[Synthetic geometry scene data]
════════
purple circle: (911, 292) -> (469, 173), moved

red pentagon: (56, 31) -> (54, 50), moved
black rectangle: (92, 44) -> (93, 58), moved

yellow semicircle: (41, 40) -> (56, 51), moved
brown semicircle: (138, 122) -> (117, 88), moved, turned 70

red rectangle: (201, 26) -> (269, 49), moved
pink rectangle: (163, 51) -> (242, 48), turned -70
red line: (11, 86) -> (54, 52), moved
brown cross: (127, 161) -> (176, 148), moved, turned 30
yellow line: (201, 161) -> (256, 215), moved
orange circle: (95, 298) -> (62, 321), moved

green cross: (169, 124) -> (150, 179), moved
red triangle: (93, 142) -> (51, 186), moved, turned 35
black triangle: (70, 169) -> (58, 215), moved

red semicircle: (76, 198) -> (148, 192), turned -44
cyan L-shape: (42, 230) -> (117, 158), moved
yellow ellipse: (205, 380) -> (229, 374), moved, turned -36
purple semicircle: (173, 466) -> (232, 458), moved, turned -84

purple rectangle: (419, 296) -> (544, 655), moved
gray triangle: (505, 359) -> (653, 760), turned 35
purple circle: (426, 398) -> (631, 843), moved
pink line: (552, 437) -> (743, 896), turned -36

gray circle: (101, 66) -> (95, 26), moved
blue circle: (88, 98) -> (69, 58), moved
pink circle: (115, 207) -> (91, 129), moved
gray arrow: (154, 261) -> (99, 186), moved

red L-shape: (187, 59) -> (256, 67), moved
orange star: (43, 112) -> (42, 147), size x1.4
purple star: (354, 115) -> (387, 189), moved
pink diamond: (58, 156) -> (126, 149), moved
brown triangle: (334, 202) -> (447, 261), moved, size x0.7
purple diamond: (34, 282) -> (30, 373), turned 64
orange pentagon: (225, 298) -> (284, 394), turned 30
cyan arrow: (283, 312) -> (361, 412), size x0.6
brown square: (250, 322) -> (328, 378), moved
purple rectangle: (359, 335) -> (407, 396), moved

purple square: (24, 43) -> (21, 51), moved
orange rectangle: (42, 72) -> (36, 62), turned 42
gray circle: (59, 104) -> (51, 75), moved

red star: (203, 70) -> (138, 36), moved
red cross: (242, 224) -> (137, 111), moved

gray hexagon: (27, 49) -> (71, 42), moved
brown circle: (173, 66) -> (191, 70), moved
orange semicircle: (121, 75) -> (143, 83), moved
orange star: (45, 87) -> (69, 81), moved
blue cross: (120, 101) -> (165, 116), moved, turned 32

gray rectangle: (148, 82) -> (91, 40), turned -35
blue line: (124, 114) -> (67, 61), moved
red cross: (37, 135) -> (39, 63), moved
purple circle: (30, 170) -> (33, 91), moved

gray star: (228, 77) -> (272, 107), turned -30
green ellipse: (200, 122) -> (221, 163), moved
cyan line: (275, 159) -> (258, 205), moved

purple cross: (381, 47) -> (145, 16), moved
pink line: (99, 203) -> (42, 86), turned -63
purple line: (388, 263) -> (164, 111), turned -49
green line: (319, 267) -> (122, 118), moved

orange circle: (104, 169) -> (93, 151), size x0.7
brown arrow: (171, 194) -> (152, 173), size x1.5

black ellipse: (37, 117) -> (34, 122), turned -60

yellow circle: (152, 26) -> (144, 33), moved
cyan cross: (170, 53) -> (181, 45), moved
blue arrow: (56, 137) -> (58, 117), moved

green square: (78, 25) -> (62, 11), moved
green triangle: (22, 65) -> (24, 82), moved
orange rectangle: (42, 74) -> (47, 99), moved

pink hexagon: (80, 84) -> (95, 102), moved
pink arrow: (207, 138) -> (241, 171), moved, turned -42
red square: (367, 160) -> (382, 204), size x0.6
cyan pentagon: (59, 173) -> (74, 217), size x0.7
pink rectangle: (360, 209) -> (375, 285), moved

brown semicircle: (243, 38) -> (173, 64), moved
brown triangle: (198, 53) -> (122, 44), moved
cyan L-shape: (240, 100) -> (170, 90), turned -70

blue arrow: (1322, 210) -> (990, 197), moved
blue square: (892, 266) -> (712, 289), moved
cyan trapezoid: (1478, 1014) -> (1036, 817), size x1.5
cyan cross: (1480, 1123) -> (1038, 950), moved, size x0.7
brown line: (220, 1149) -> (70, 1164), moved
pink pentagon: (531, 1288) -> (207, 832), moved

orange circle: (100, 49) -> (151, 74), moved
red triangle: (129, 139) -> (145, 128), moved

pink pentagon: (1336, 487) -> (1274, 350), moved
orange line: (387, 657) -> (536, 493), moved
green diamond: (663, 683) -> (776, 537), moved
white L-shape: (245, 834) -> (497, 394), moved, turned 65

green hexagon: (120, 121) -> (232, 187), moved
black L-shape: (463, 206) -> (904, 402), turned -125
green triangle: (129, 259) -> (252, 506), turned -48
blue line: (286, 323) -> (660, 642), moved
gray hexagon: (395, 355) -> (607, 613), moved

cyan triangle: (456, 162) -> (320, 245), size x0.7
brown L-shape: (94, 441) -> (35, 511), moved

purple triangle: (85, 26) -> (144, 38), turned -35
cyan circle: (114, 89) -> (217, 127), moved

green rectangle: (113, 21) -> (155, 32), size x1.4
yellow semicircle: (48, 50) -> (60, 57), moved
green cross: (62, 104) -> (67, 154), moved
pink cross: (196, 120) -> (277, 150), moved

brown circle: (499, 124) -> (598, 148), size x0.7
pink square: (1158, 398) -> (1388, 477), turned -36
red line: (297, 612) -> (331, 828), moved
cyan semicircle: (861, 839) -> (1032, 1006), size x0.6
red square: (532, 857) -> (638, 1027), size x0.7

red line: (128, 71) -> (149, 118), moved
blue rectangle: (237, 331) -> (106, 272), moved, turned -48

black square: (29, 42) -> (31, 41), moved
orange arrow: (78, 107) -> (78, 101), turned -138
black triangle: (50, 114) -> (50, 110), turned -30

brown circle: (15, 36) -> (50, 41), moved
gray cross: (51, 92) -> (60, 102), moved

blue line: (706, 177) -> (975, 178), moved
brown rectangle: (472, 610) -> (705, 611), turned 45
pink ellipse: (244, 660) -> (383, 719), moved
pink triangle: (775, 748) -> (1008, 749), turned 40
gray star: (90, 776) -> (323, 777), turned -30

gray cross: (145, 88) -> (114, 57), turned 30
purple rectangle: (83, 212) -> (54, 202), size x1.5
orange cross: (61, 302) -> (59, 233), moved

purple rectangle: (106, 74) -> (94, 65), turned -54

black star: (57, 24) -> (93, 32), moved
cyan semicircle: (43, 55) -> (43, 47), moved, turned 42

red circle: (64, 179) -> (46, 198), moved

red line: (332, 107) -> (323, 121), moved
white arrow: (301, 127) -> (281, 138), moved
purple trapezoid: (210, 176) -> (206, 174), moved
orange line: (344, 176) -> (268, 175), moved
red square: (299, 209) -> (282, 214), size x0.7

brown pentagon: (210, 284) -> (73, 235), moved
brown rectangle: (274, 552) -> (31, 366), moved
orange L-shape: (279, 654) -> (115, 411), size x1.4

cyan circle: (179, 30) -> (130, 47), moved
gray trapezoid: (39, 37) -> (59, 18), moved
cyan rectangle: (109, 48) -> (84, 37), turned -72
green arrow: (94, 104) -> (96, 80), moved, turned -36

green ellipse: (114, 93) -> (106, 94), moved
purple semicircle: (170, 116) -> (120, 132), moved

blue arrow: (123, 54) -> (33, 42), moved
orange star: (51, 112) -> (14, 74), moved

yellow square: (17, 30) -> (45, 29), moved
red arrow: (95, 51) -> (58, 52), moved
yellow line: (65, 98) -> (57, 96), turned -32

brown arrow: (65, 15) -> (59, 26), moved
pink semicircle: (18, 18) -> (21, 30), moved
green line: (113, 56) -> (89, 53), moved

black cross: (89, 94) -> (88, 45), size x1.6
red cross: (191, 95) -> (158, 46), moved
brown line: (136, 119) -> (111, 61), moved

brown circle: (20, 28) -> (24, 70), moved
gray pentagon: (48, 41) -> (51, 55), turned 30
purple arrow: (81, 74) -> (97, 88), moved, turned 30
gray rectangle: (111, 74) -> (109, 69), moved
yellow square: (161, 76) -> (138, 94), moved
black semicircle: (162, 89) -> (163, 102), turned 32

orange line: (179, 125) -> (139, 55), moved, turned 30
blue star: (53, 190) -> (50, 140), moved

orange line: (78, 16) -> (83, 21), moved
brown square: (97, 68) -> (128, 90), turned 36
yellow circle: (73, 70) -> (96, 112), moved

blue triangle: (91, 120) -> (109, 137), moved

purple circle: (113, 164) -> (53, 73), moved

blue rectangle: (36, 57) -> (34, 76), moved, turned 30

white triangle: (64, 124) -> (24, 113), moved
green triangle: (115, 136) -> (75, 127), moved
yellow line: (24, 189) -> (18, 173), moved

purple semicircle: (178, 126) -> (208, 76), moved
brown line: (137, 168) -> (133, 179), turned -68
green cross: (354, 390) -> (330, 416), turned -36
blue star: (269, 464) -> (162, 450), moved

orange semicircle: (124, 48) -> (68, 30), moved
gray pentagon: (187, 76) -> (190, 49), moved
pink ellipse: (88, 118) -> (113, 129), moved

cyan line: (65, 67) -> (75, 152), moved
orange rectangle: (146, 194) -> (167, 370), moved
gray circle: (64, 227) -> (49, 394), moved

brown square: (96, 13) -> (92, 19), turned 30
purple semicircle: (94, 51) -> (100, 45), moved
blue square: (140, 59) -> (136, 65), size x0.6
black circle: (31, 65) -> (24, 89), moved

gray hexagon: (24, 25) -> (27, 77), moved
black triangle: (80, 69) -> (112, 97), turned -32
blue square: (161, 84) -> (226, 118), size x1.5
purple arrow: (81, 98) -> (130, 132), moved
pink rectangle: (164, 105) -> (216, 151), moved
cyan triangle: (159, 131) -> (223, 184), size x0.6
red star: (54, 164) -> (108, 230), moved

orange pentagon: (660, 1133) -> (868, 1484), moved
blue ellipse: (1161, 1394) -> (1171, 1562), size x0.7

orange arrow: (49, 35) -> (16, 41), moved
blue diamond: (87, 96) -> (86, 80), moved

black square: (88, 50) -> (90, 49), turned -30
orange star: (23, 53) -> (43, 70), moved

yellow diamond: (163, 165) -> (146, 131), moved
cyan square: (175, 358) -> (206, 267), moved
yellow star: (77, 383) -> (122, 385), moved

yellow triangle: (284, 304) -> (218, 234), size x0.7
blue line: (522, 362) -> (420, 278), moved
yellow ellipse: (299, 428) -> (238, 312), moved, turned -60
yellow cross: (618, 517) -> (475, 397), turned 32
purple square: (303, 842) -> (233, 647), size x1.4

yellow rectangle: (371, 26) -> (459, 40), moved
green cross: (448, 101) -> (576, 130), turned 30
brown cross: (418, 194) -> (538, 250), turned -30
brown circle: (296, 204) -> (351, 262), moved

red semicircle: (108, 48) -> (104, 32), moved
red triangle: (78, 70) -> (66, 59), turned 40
════════
PROBLEM DETAILS: Print the lines above from the one with "orange cross: (61, 302) -> (59, 233), moved" through the one with "purple trapezoid: (210, 176)", both included, exactly as written and nothing more.

WRITTEN RESPONSE:
orange cross: (61, 302) -> (59, 233), moved

purple rectangle: (106, 74) -> (94, 65), turned -54

black star: (57, 24) -> (93, 32), moved
cyan semicircle: (43, 55) -> (43, 47), moved, turned 42

red circle: (64, 179) -> (46, 198), moved

red line: (332, 107) -> (323, 121), moved
white arrow: (301, 127) -> (281, 138), moved
purple trapezoid: (210, 176) -> (206, 174), moved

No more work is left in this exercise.